> **PROMPT**
Whenever a line in the data contains "relocated", show that line.

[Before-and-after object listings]
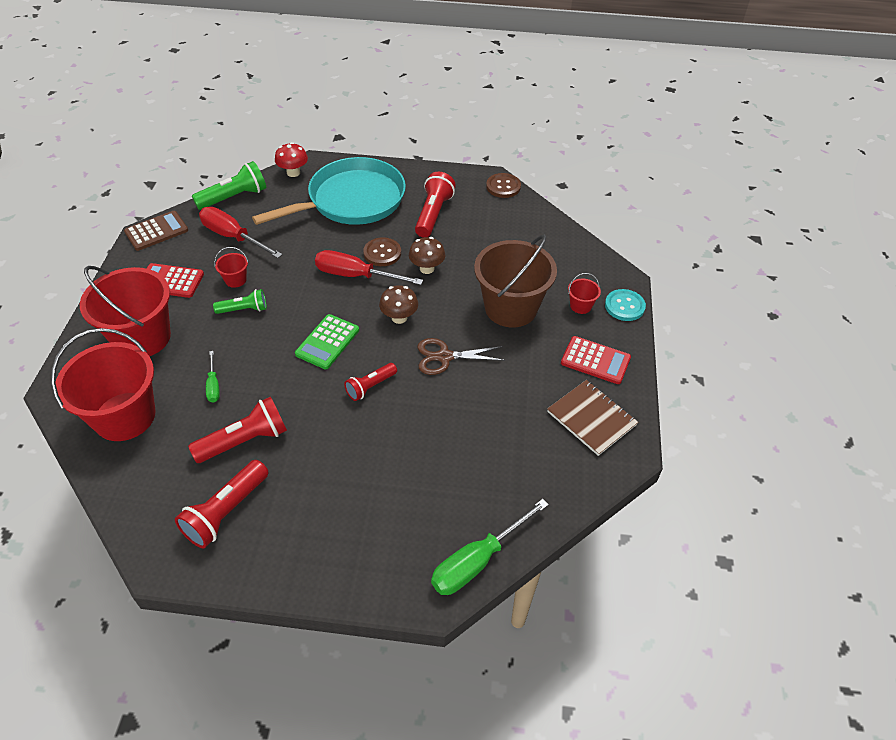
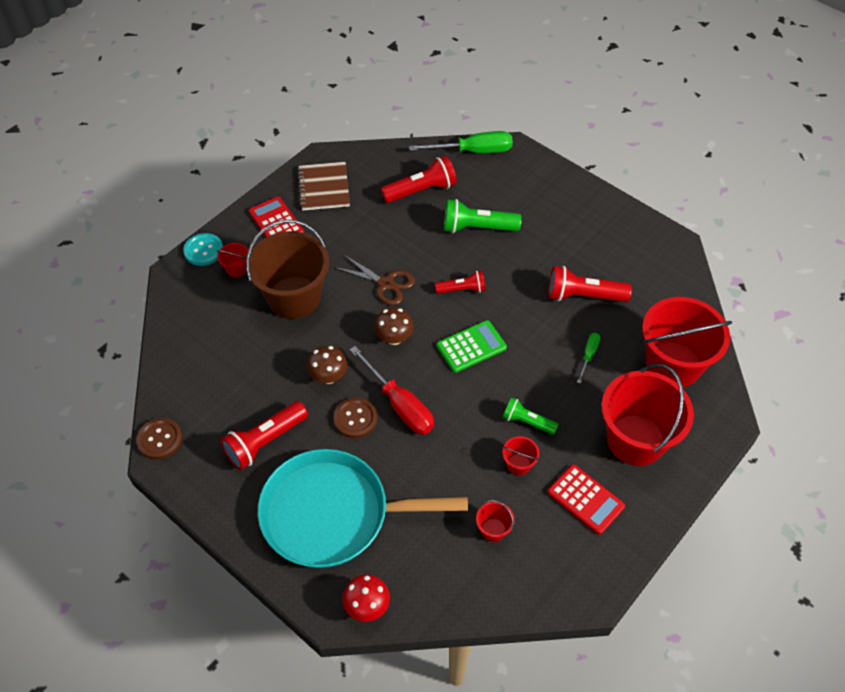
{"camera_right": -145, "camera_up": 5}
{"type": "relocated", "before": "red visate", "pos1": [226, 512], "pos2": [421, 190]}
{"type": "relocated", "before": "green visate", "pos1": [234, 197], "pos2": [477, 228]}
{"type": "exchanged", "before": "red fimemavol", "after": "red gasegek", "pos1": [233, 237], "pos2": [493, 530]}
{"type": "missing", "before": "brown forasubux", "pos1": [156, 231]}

> **WRITTEN ANSWER**
{"type": "relocated", "before": "red visate", "pos1": [226, 512], "pos2": [421, 190]}
{"type": "relocated", "before": "green visate", "pos1": [234, 197], "pos2": [477, 228]}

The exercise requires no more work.